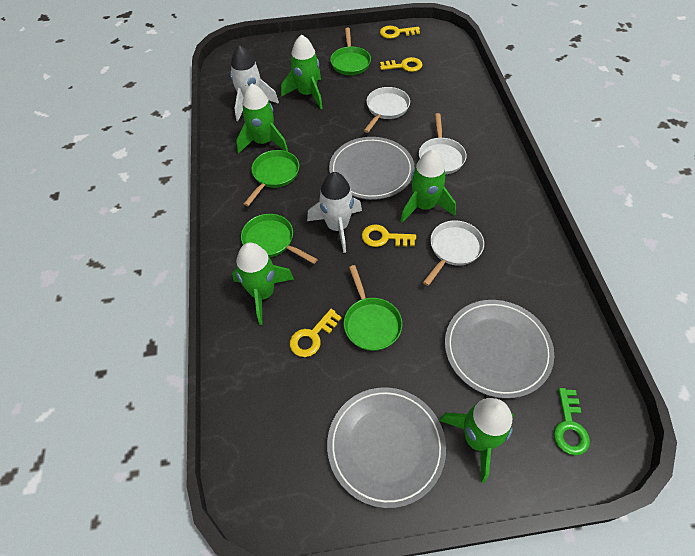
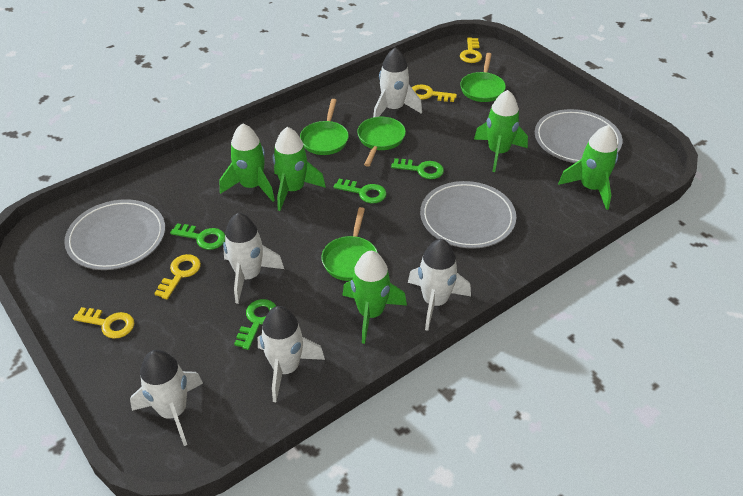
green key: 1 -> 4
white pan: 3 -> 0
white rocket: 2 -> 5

...

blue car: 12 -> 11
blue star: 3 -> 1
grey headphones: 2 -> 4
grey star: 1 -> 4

Work to be completed ▸
Above are some records; copy exactly the lines from the one with "blue car: 12 -> 11" through the one with "grey star: 1 -> 4", both included, and no others.

Exercise solution ▸
blue car: 12 -> 11
blue star: 3 -> 1
grey headphones: 2 -> 4
grey star: 1 -> 4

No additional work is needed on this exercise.